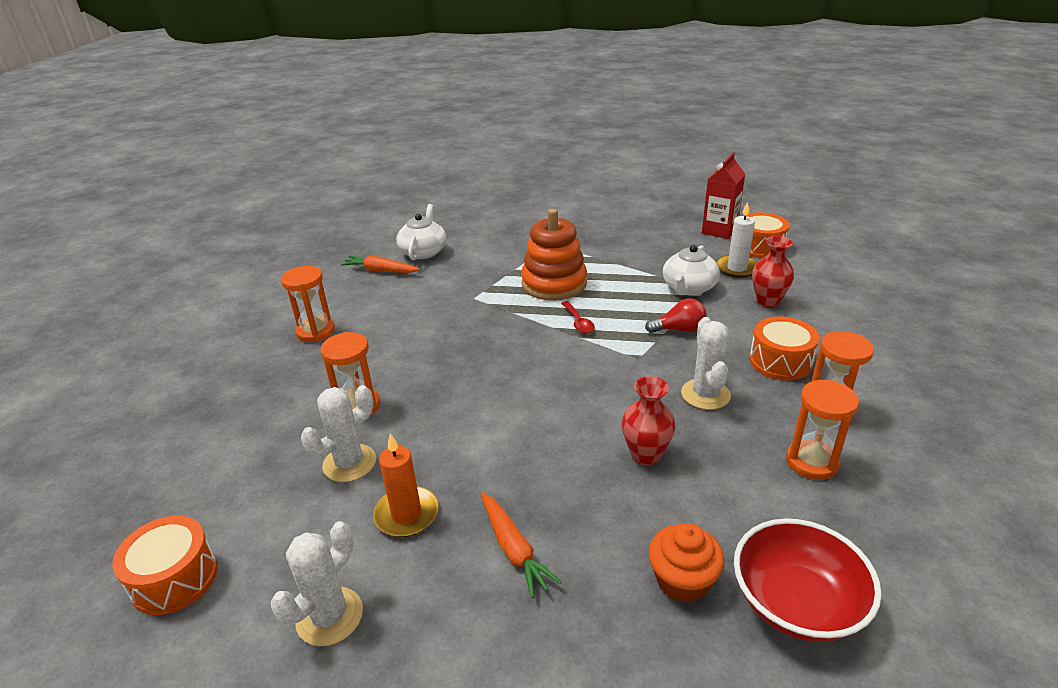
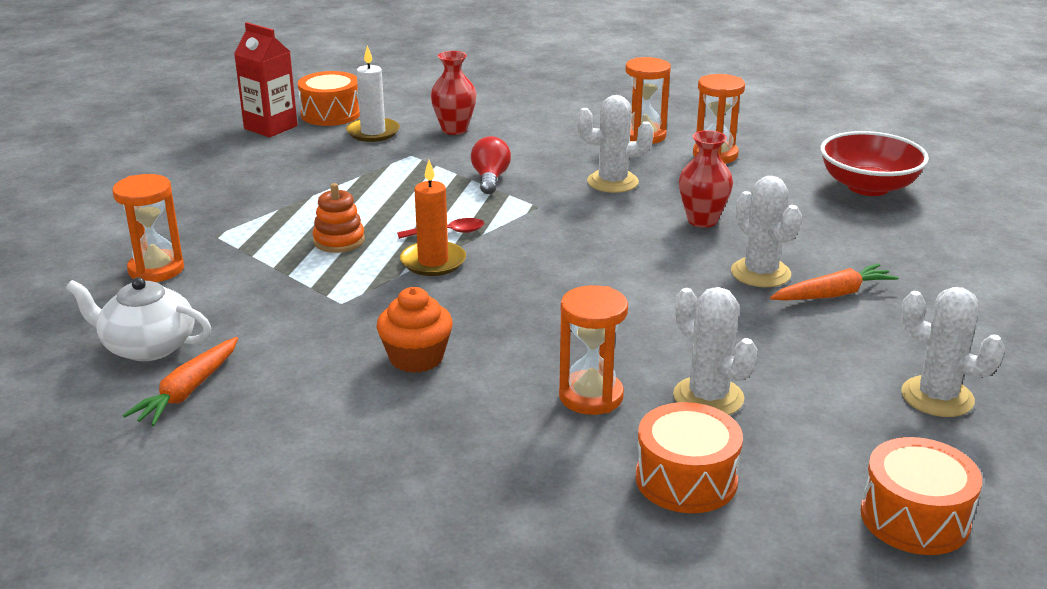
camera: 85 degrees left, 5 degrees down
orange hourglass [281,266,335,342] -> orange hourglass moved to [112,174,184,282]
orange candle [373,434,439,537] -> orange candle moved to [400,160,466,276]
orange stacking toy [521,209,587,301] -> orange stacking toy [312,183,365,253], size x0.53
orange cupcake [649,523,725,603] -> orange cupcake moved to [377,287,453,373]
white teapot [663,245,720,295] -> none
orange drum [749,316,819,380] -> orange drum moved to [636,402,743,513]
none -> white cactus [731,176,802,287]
--
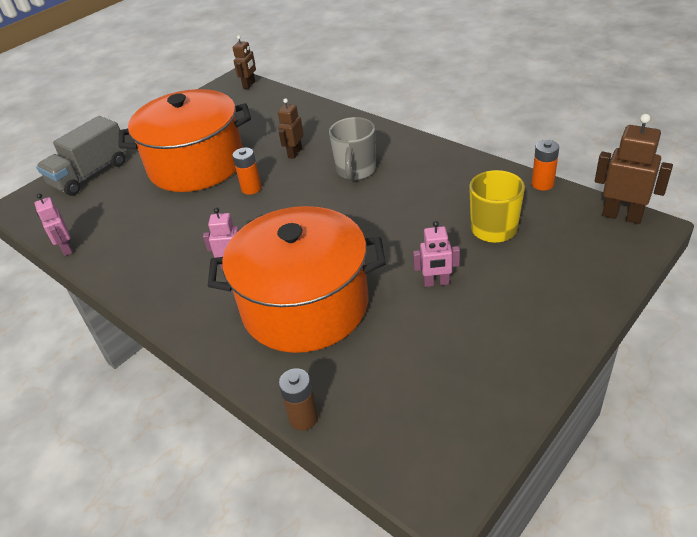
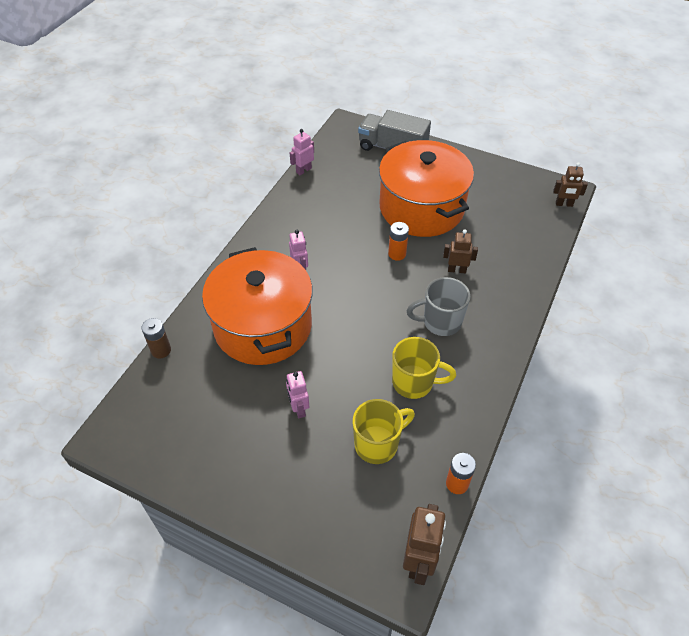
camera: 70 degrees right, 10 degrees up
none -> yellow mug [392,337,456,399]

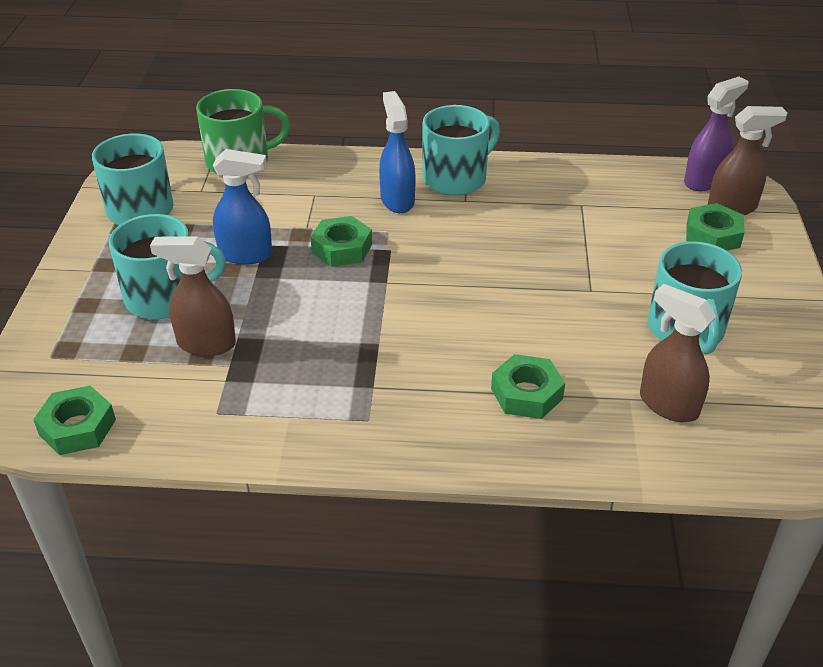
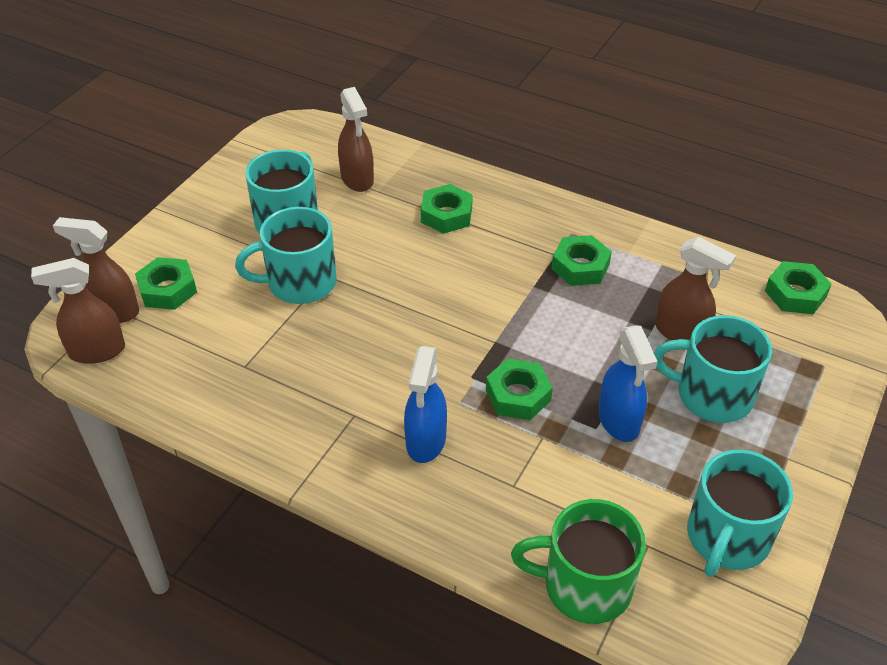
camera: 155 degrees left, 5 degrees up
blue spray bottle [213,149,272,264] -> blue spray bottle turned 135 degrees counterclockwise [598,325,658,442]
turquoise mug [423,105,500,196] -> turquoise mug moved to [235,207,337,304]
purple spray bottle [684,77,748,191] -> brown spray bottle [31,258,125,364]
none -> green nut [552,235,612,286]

▸ **What you will do**
Above are the records; copy exactly the lines from the line with "camera: 85 degrees left, 5 degrees down" through the line with "orange stacking toy [521,209,587,301]", both included.

▸ **Task solution**
camera: 85 degrees left, 5 degrees down
orange hourglass [281,266,335,342] -> orange hourglass moved to [112,174,184,282]
orange candle [373,434,439,537] -> orange candle moved to [400,160,466,276]
orange stacking toy [521,209,587,301] -> orange stacking toy [312,183,365,253], size x0.53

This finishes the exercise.